# SOURCE MATERIAL
★ ★ ★ ★

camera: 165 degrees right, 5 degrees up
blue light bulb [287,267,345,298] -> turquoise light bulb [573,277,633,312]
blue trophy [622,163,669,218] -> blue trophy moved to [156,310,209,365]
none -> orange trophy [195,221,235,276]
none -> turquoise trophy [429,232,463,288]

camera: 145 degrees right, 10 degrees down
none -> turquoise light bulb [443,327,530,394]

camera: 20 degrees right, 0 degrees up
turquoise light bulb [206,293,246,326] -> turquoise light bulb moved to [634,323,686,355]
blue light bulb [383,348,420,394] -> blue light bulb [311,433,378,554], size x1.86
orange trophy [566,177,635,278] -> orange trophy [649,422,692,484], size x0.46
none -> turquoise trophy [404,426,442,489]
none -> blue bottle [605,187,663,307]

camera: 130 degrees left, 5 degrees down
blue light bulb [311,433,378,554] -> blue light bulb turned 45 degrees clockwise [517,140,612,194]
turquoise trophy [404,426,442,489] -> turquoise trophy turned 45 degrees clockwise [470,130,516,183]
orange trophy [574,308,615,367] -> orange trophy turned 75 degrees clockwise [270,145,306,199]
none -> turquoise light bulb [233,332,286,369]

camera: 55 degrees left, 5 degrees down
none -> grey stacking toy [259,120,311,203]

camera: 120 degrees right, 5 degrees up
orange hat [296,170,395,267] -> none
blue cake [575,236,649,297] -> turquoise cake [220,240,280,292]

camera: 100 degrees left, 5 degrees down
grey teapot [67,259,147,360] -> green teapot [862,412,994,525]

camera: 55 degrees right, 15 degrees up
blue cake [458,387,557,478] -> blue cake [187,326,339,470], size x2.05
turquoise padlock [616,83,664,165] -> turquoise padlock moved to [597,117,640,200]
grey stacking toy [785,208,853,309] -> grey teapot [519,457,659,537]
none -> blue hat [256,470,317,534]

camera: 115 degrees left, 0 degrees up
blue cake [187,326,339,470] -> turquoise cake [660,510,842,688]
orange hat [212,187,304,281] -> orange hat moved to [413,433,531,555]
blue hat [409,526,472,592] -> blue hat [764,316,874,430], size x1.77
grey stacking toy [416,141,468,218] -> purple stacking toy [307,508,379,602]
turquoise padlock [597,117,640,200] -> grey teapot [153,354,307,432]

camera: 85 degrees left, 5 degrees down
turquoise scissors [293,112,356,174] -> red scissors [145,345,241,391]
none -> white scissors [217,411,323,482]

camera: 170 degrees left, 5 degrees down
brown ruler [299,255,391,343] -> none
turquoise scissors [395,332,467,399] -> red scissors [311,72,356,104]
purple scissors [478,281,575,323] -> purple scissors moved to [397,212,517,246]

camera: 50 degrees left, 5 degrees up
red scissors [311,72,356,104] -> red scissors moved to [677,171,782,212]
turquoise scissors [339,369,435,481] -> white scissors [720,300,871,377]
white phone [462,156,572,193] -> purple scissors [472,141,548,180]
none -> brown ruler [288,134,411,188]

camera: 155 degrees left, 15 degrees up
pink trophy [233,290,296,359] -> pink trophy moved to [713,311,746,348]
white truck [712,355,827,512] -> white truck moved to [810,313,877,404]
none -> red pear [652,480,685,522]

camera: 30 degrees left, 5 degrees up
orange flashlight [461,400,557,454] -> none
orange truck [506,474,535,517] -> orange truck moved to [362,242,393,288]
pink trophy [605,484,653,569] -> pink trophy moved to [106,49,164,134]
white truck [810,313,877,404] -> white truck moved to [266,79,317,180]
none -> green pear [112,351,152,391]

★ ★ ★ ★

# WORK REQUIRED
Among the records above, only the lines between the line holding "blue light bulb [383,348,420,394]" and the line holding "none -> blue bottle [605,187,663,307]", inclusive, are to be output, exactly as written.

# ANSWER FOR THE TASK
blue light bulb [383,348,420,394] -> blue light bulb [311,433,378,554], size x1.86
orange trophy [566,177,635,278] -> orange trophy [649,422,692,484], size x0.46
none -> turquoise trophy [404,426,442,489]
none -> blue bottle [605,187,663,307]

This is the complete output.